■ **YOUR INSTRUCTIONS**:
Your answer should reproduce every line of the material in which the word "none" occurs.

■ **DATA FOR THE TASK**:
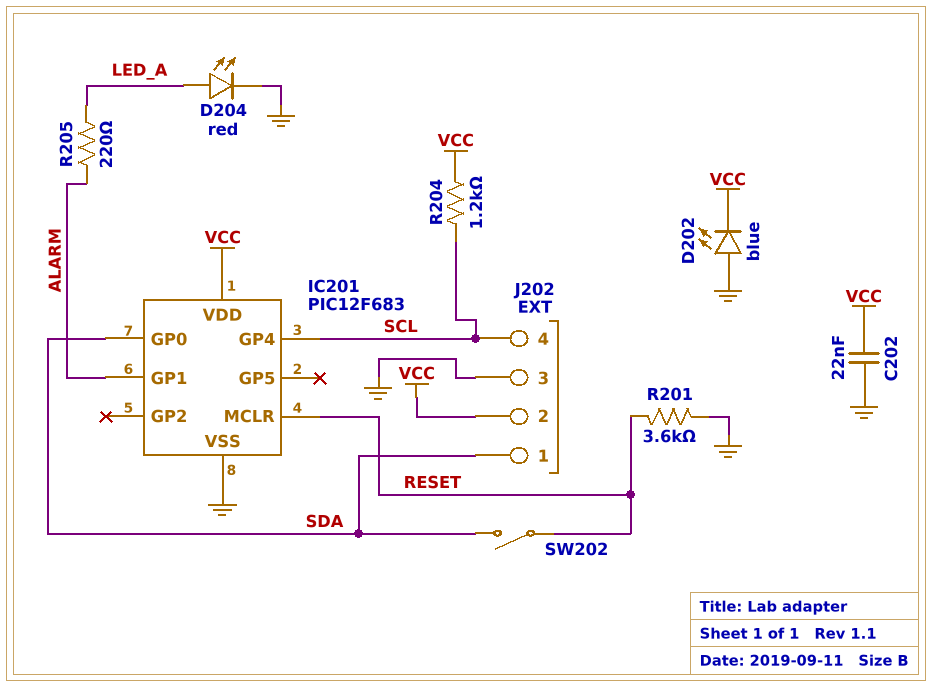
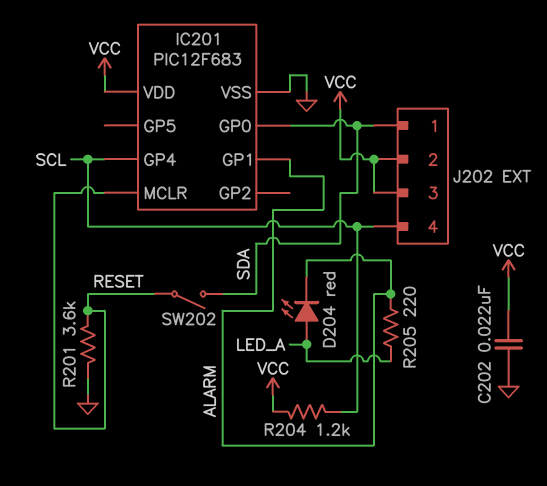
D202: LED blue (A GND, K VCC) -> none
D204: LED red (A LED_A, K GND) -> LED red (A LED_A, K ALARM)
J202 pin 3: GND -> VCC

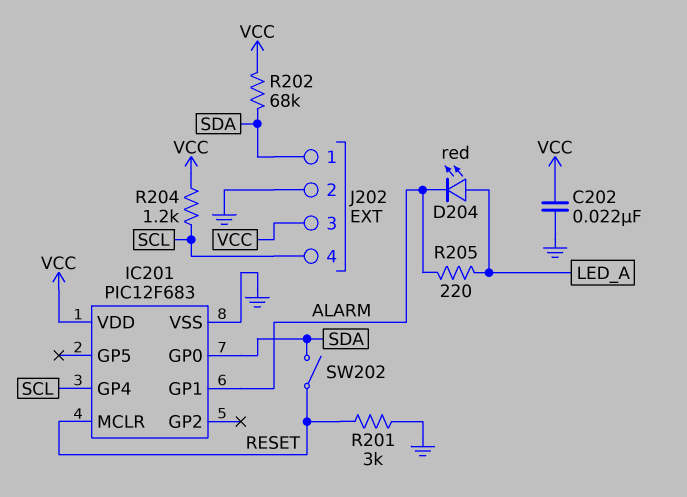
J202 pin 2: VCC -> GND
R201: 3.6k (GND, RESET) -> 3k (GND, RESET)
R202: none -> 68k (SDA, VCC)

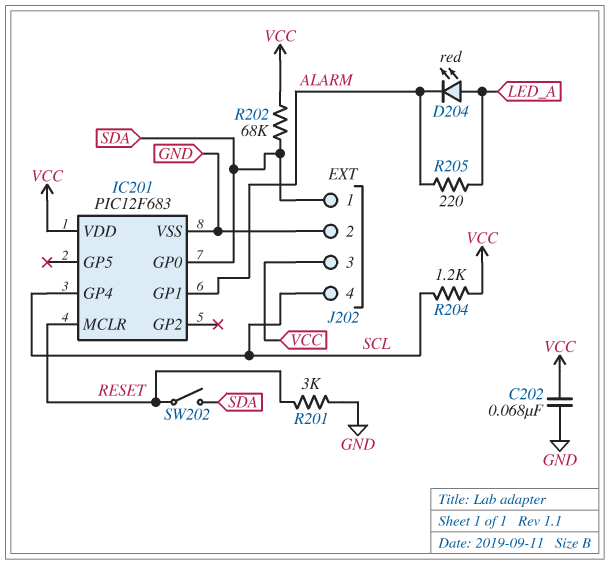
C202: 22nF (GND, VCC) -> 68nF (GND, VCC)

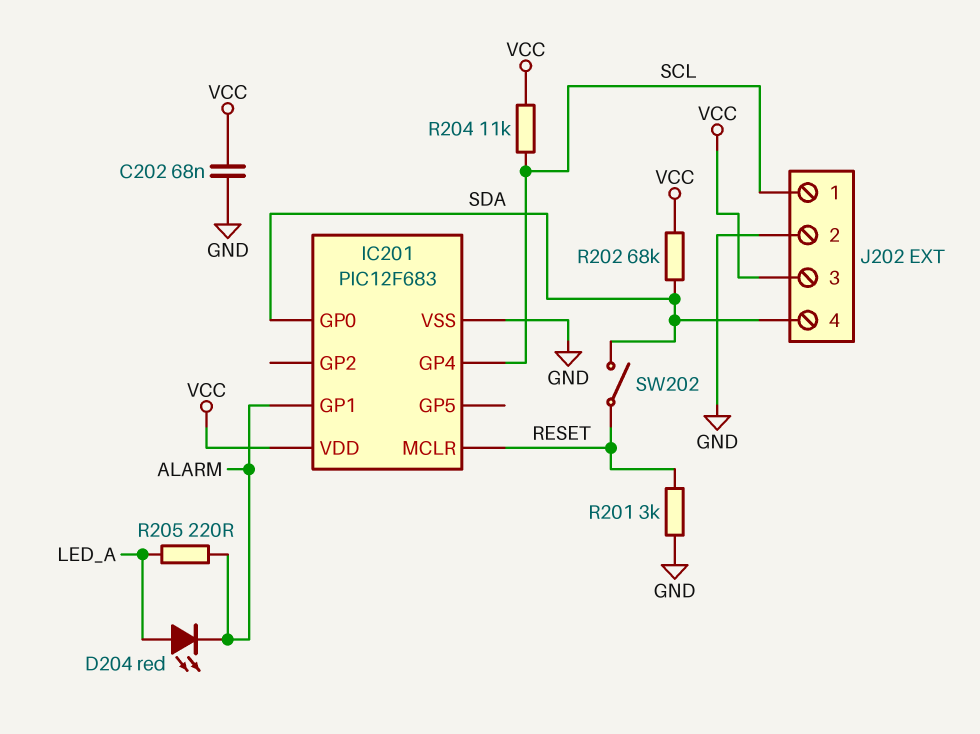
J202 pin 1: SDA -> SCL
J202 pin 4: SCL -> SDA
R204: 1.2k (SCL, VCC) -> 11k (SCL, VCC)

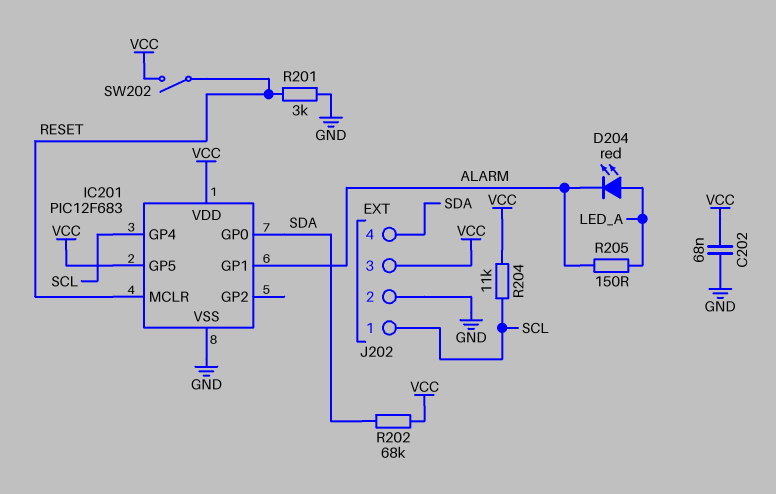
IC201 pin GP5: none -> VCC
R205: 220 (ALARM, LED_A) -> 150 (ALARM, LED_A)
SW202: switch (RESET, SDA) -> switch (RESET, VCC)

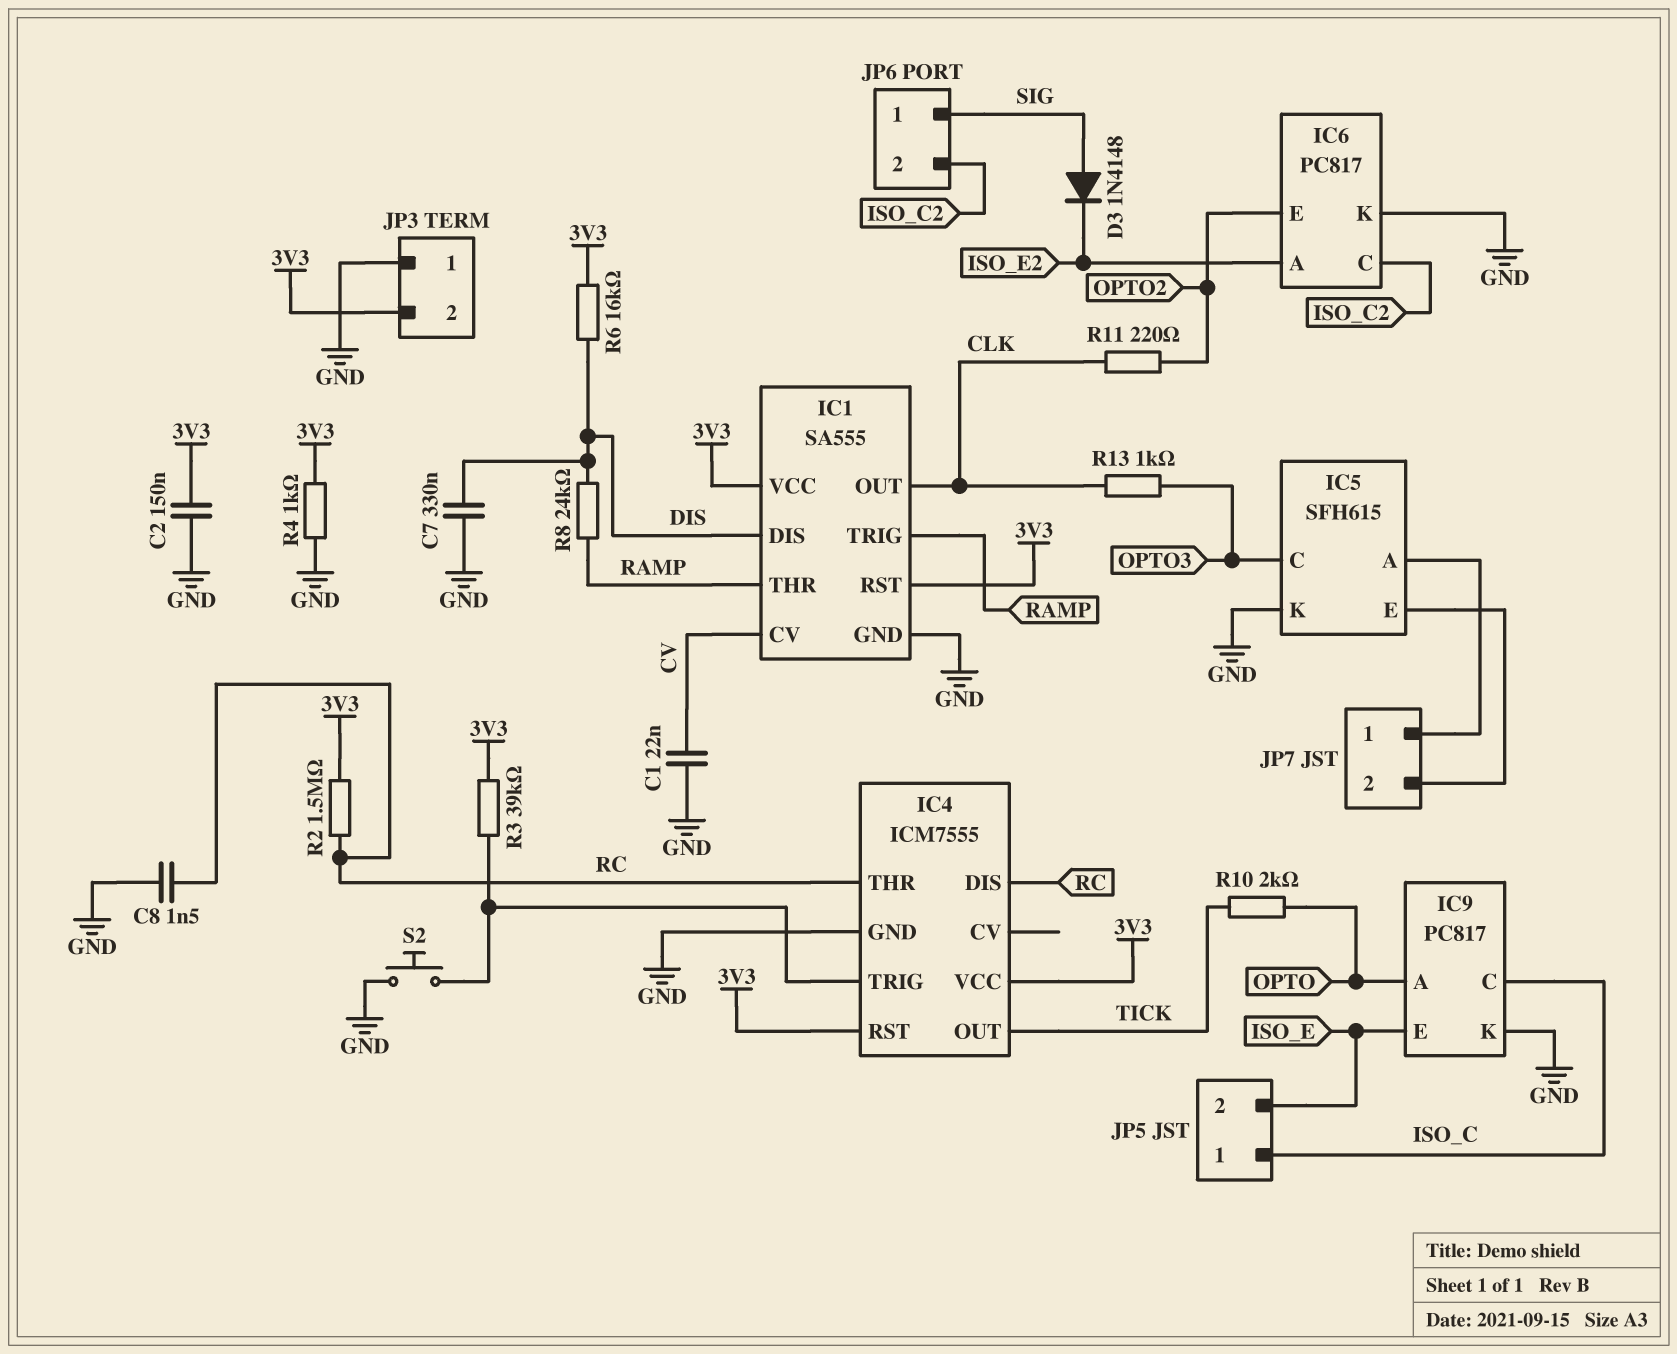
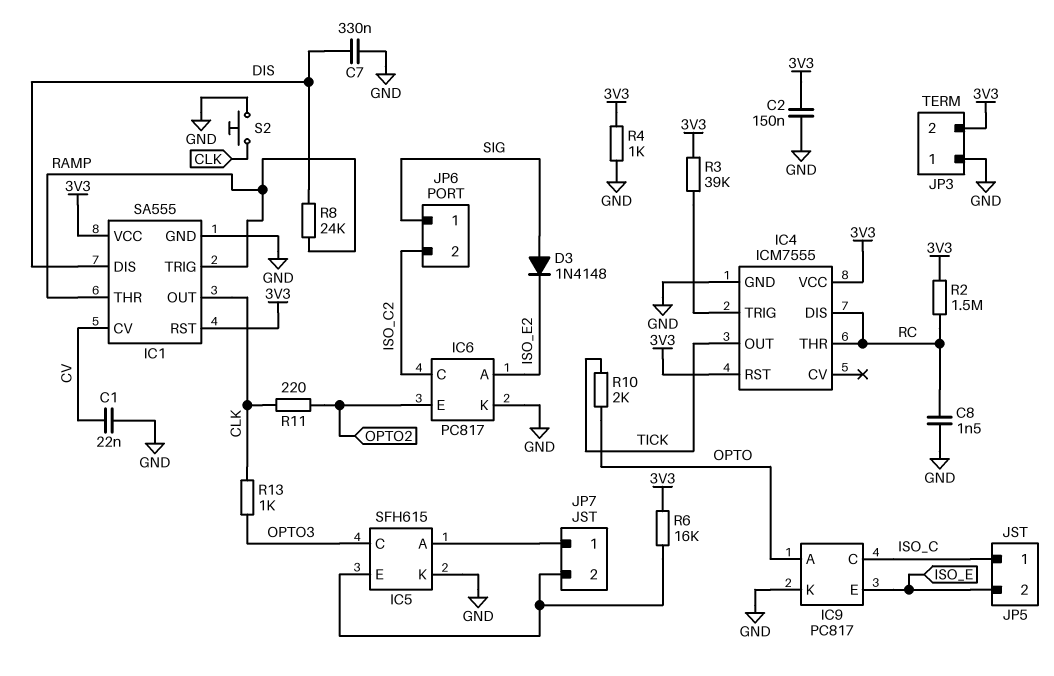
R6: 16k (3V3, DIS) -> 16k (3V3, IC5/E)
S2: button (GND, IC4/TRIG) -> button (CLK, GND)

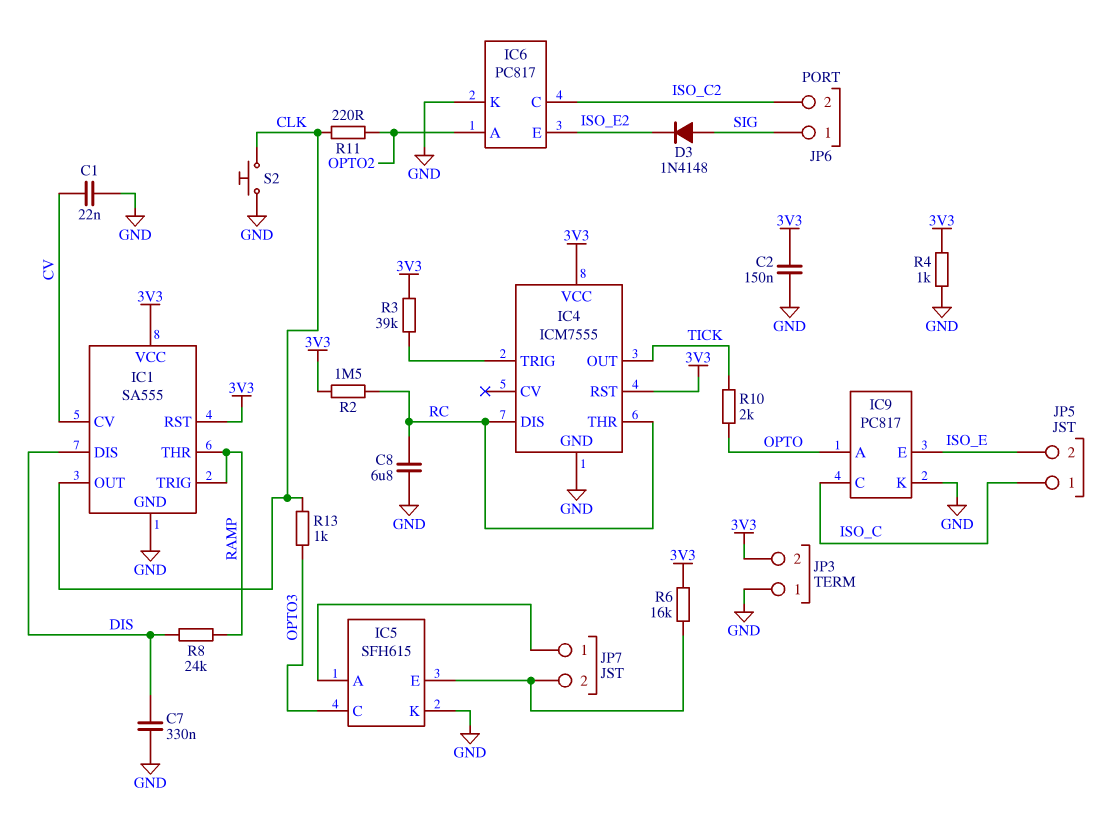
C8: 1.5nF (GND, RC) -> 6.8uF (GND, RC)
IC6 pin A: ISO_E2 -> OPTO2
IC6 pin E: OPTO2 -> ISO_E2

■ **SOLUTION**:
D202: LED blue (A GND, K VCC) -> none
R202: none -> 68k (SDA, VCC)
IC201 pin GP5: none -> VCC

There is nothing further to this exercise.